Write out a word-for-word repetition of the lines that come before the line containing "none -> orange bulb (710,251,778,325)" in the listing below, along with that line itself, omitting pictures.

------ Material provided ------

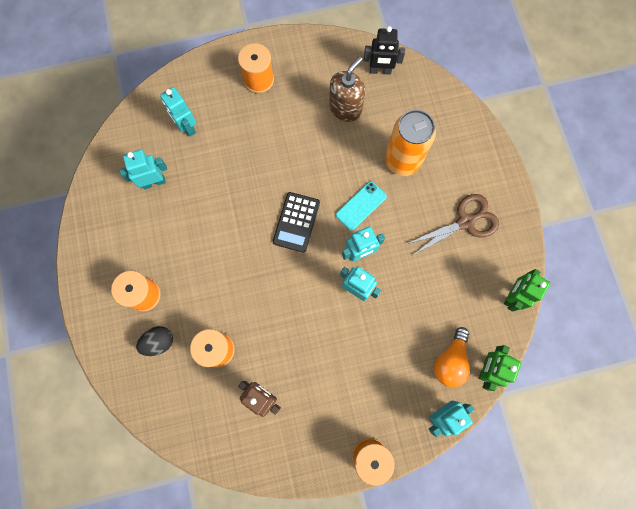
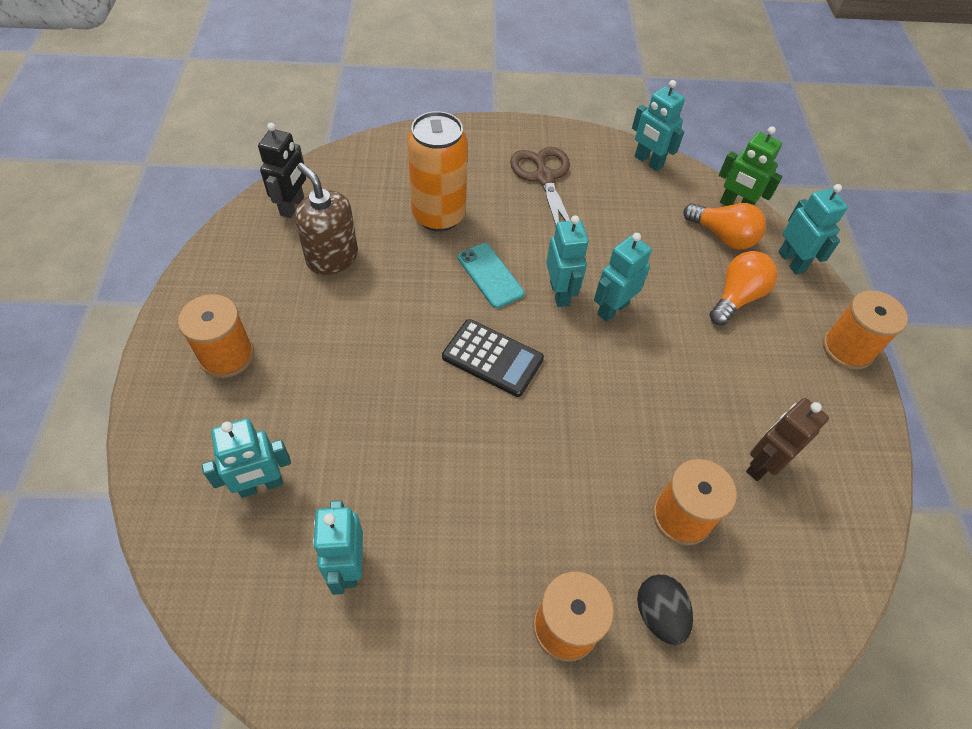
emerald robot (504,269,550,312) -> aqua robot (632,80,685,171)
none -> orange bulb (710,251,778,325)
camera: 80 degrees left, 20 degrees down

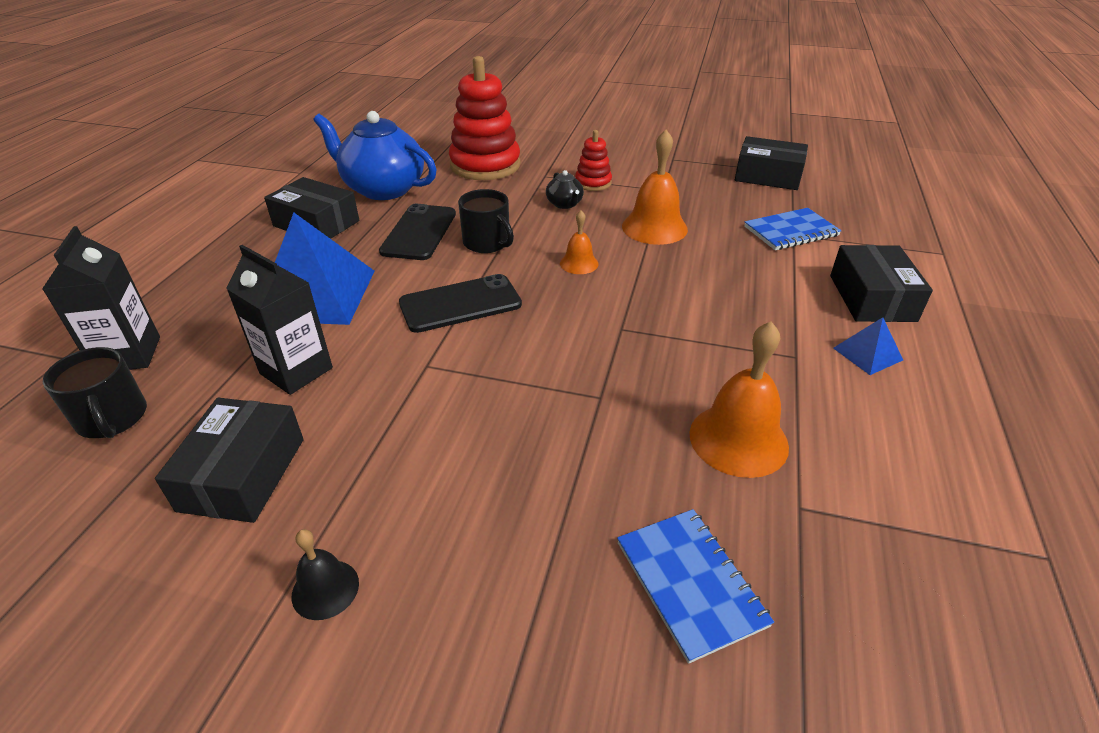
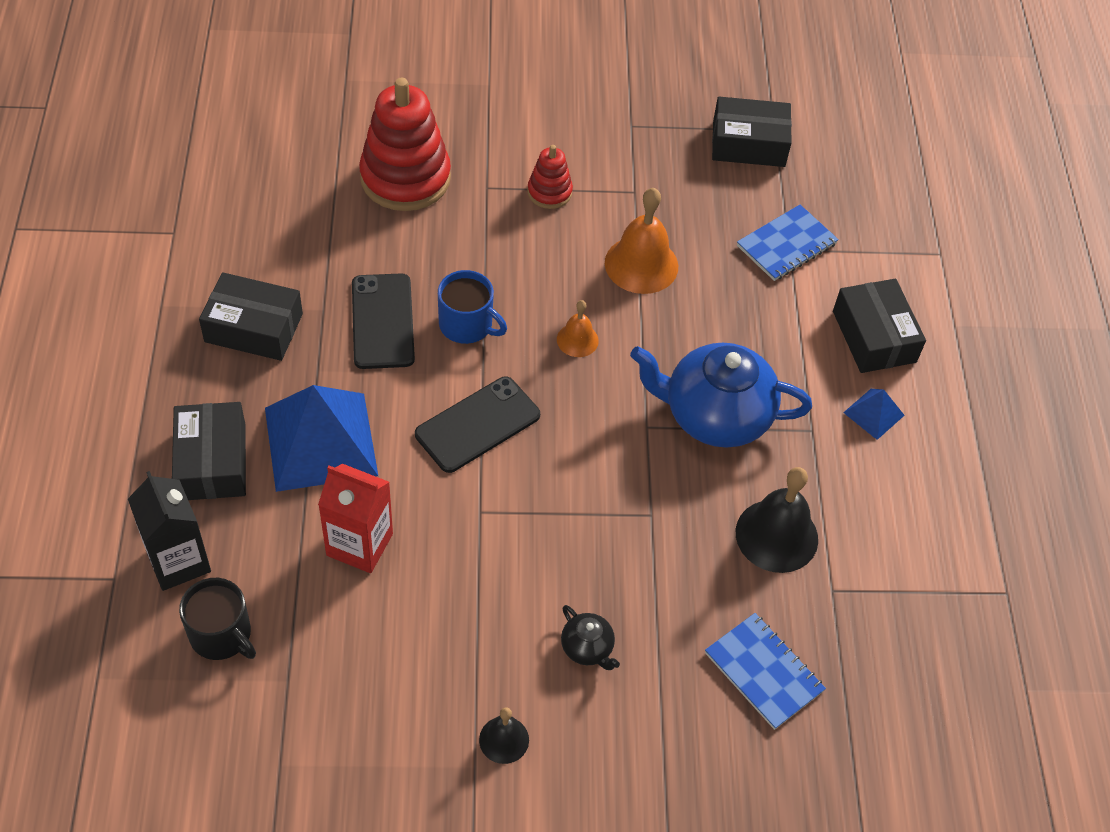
jet-black box (155,398,304,523) -> jet-black box (172,402,246,500), shifted
jet-black milk carton (226,245,333,395) -> scarlet milk carton (318,464,393,573)
jet-black mug (458,189,514,253) -> blue mug (438,270,507,344)
jet-black china teapot (546,170,584,209) -> jet-black china teapot (561,605,620,670), shifted
blue china teapot (313,111,437,200) -> blue china teapot (630,343,812,448), shifted
orange hand bell (689,321,789,478) -> jet-black hand bell (736,467,818,573)
camera: 20 degrees left, 15 degrees up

------

Output for this exercise:
emerald robot (504,269,550,312) -> aqua robot (632,80,685,171)
none -> orange bulb (710,251,778,325)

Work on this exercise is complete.